## [WORK TASK]
Begin the copy at the line containing "C5: 12pF (GND, XO) -> 12pF (GND, XI)" and end it at the final line of the material below, reproducing each line exactly, without images.

## [SOURCE RECORDS]
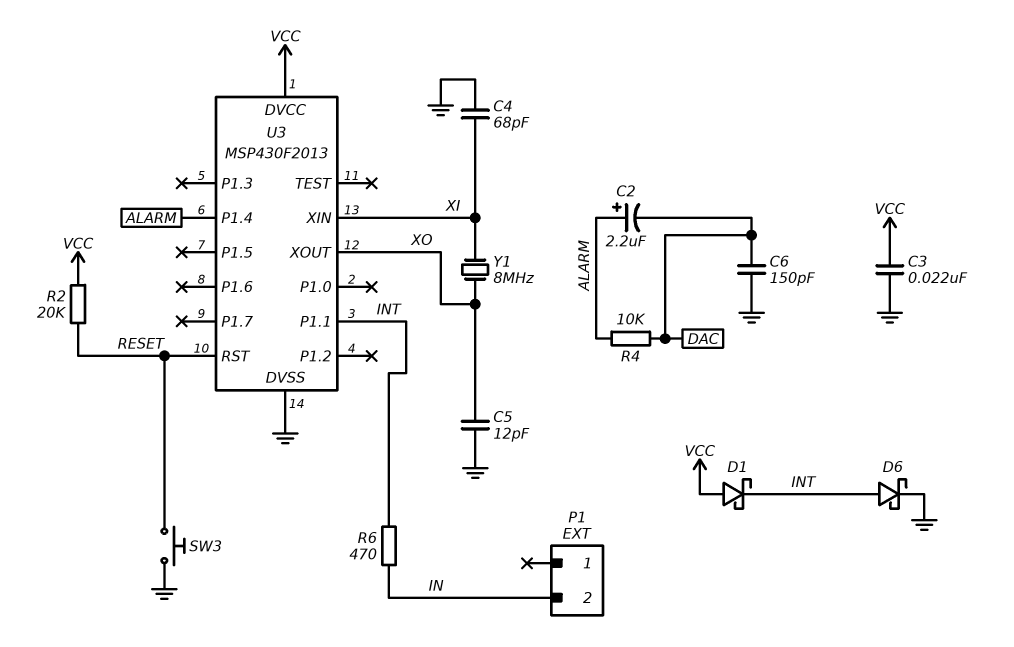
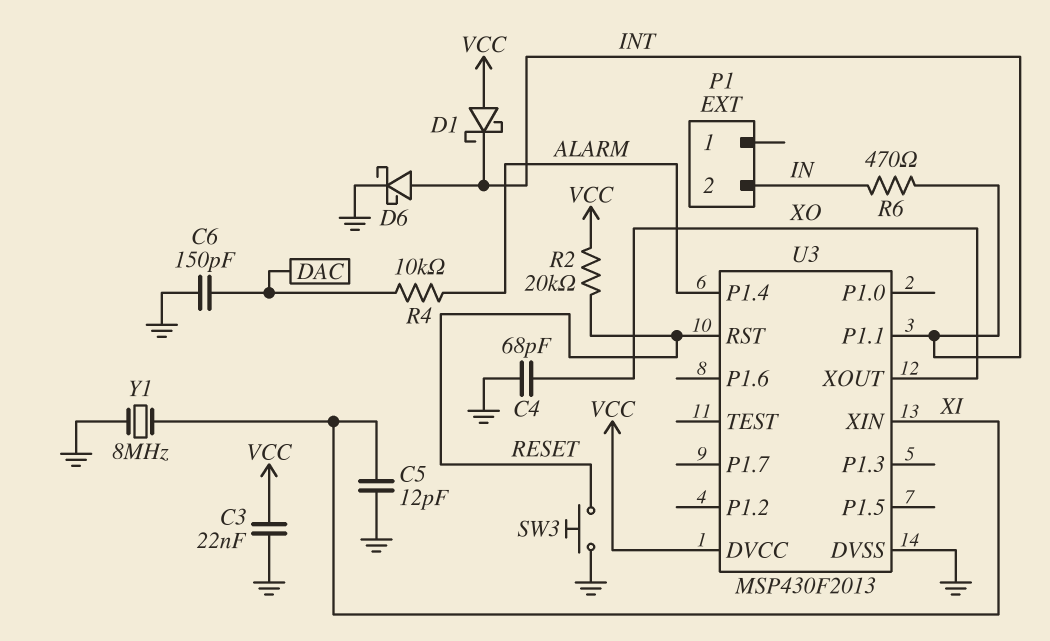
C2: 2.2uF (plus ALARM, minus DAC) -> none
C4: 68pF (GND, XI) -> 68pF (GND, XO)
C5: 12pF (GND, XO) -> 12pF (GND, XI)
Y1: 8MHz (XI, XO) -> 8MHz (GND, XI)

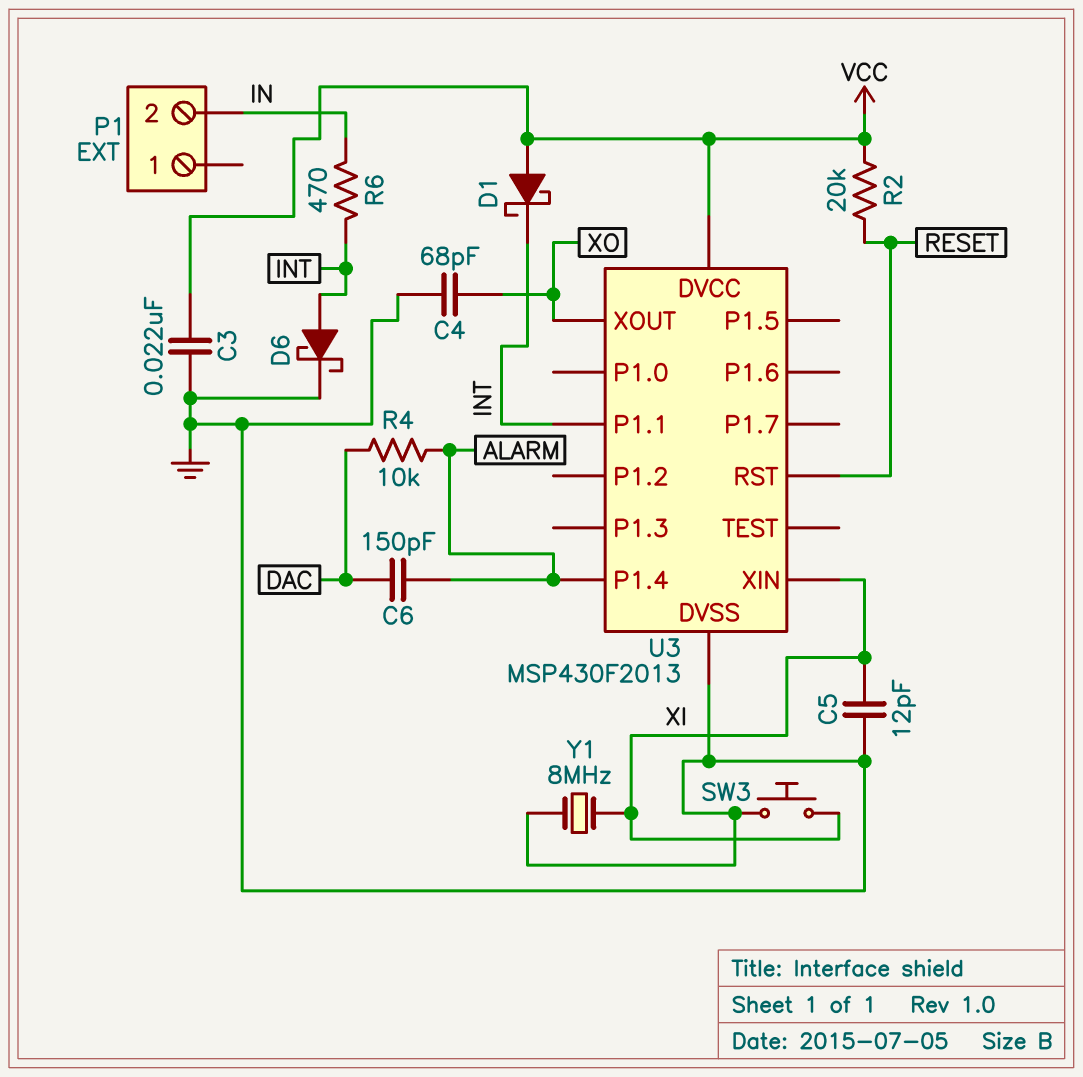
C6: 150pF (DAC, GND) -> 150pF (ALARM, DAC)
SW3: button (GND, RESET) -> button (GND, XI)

## [RESPONSE]
C5: 12pF (GND, XO) -> 12pF (GND, XI)
Y1: 8MHz (XI, XO) -> 8MHz (GND, XI)

C6: 150pF (DAC, GND) -> 150pF (ALARM, DAC)
SW3: button (GND, RESET) -> button (GND, XI)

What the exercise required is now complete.